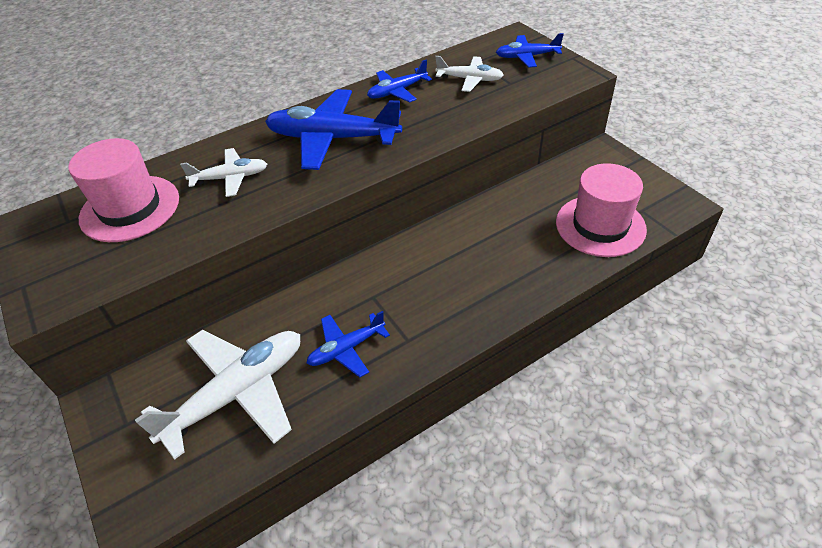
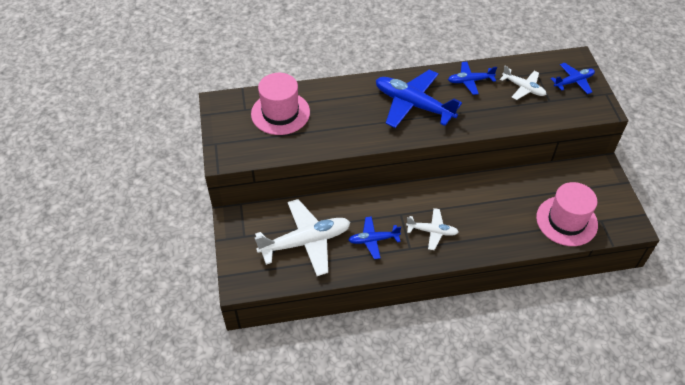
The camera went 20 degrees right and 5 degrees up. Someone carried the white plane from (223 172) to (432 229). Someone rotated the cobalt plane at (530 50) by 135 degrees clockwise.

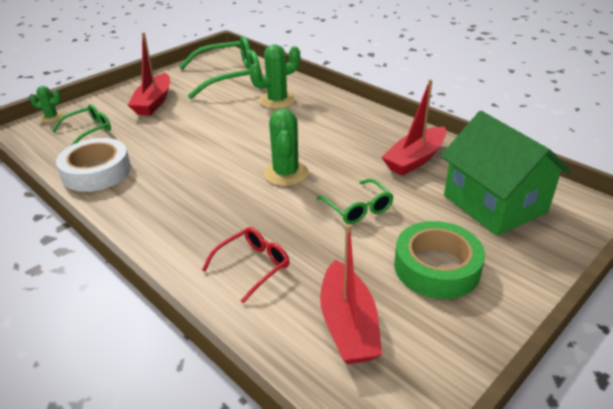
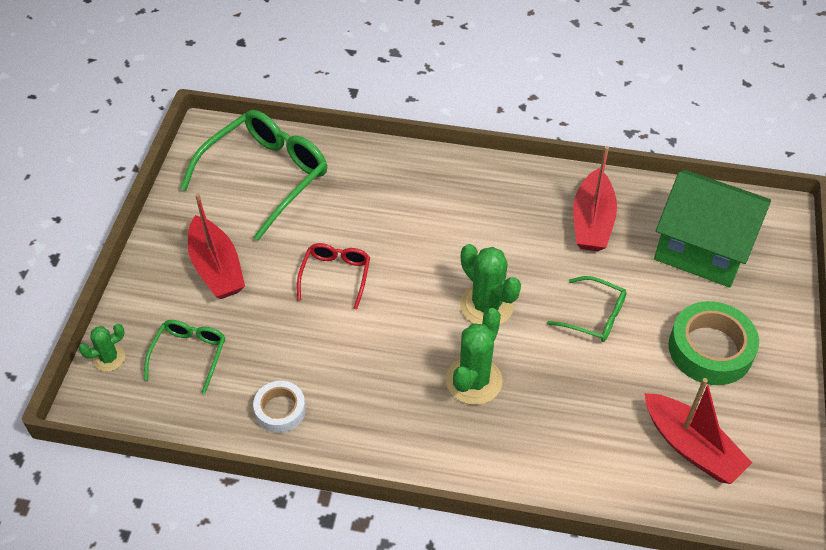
The camera went 35 degrees left and 15 degrees up. Someone scaled the white tape at (93 165) by 0.59. Someone carried the crimson spectacles from (246 265) to (333 276). Someone carried the leaf-green cactus from (274 76) to (474 356).

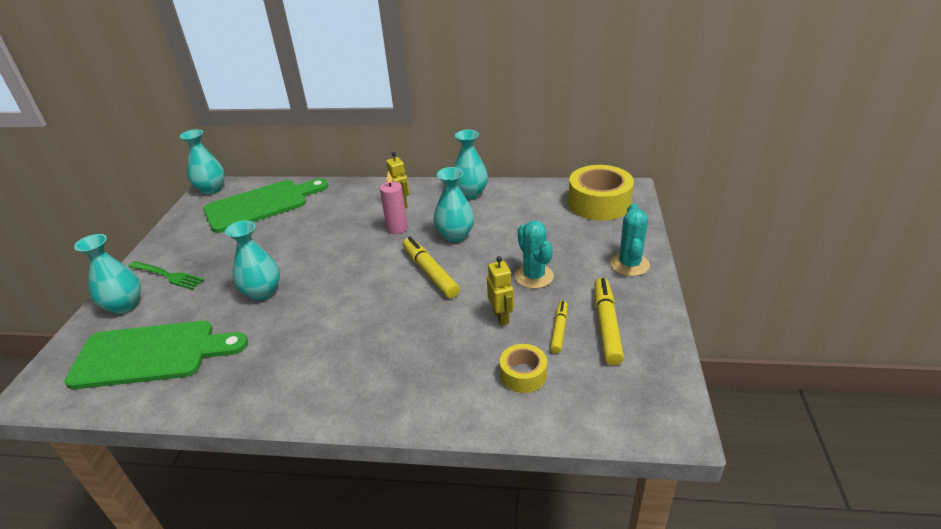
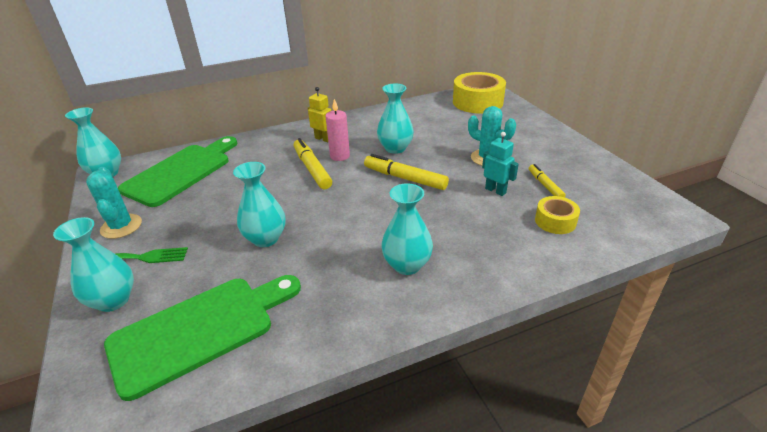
The camera went 30 degrees left and 0 degrees up. Someone carried the teal cactus from (630 240) to (114 203). Someone carried the golden marker pen from (609 321) to (313 163). Someone carried the teal tall vase from (471 164) to (407 229). Someone repainted the golden robot at (500 291), which became the teal robot at (500 164).

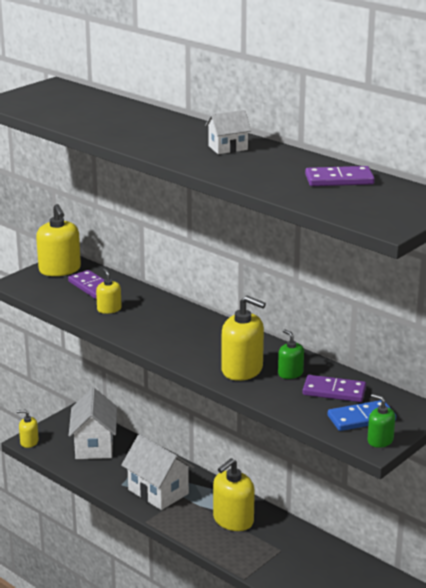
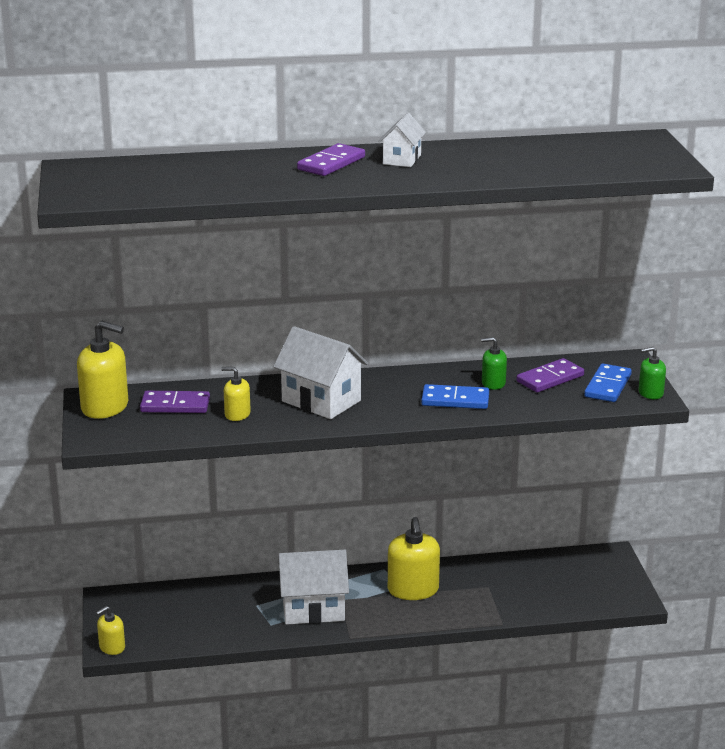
The camera went 50 degrees left and 0 degrees up. Someone carried the white house from (93 423) to (320 372). Someone carried the violet domino from (340 176) to (331 159). Someone swapped the golden soap pump at (244 338) for the cobalt domino at (455 396).

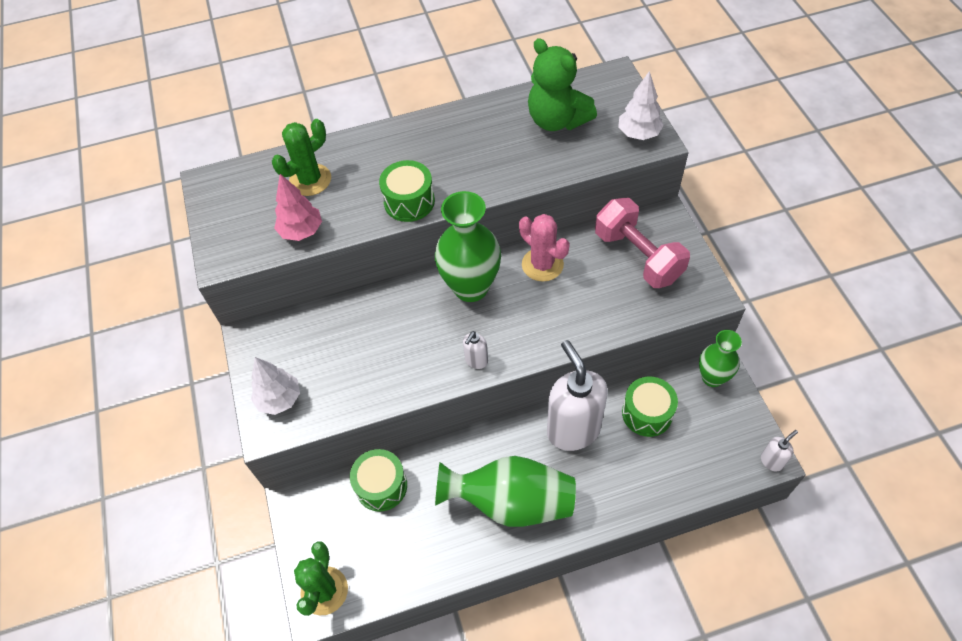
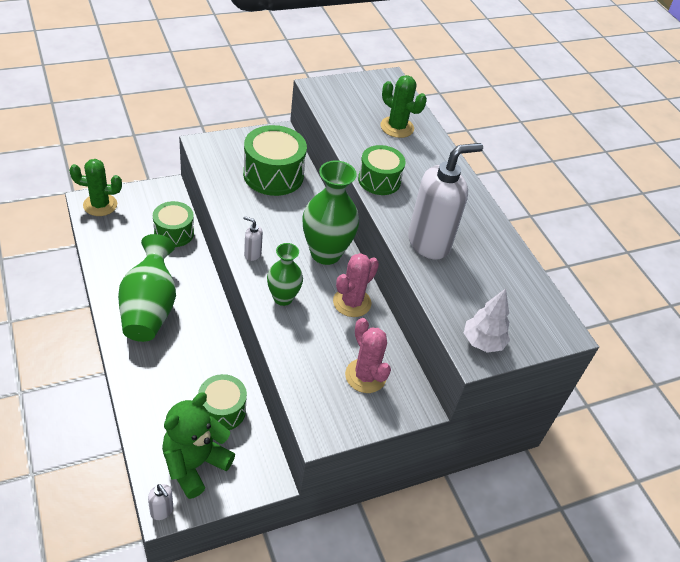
The camera went 75 degrees right and 10 degrees down. Someone carried the leaf-green teddy bear from (562 84) to (198 445). Someone put down the leaf-green toy drum at (275 160). Someone carried the leaf-green tall vase from (720 358) to (285 274). Someone swapped the pink free weight at (642 243) for the pink cactus at (368 355). Someone carried the white soap pump from (577 395) to (445 201). Someone took away the white toy tree at (275 386). Someone took away the pink toy tree at (298 207).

- - -

**Problem requirements:** Word for word, restate the lines above from the first through the one that contains "The camera went 30", and exclude all pictures.

**Result below:**
The camera went 20 degrees right and 5 degrees up. Someone carried the white plane from (223 172) to (432 229). Someone rotated the cobalt plane at (530 50) by 135 degrees clockwise.

The camera went 35 degrees left and 15 degrees up. Someone scaled the white tape at (93 165) by 0.59. Someone carried the crimson spectacles from (246 265) to (333 276). Someone carried the leaf-green cactus from (274 76) to (474 356).

The camera went 30 degrees left and 0 degrees up. Someone carried the teal cactus from (630 240) to (114 203). Someone carried the golden marker pen from (609 321) to (313 163). Someone carried the teal tall vase from (471 164) to (407 229). Someone repainted the golden robot at (500 291), which became the teal robot at (500 164).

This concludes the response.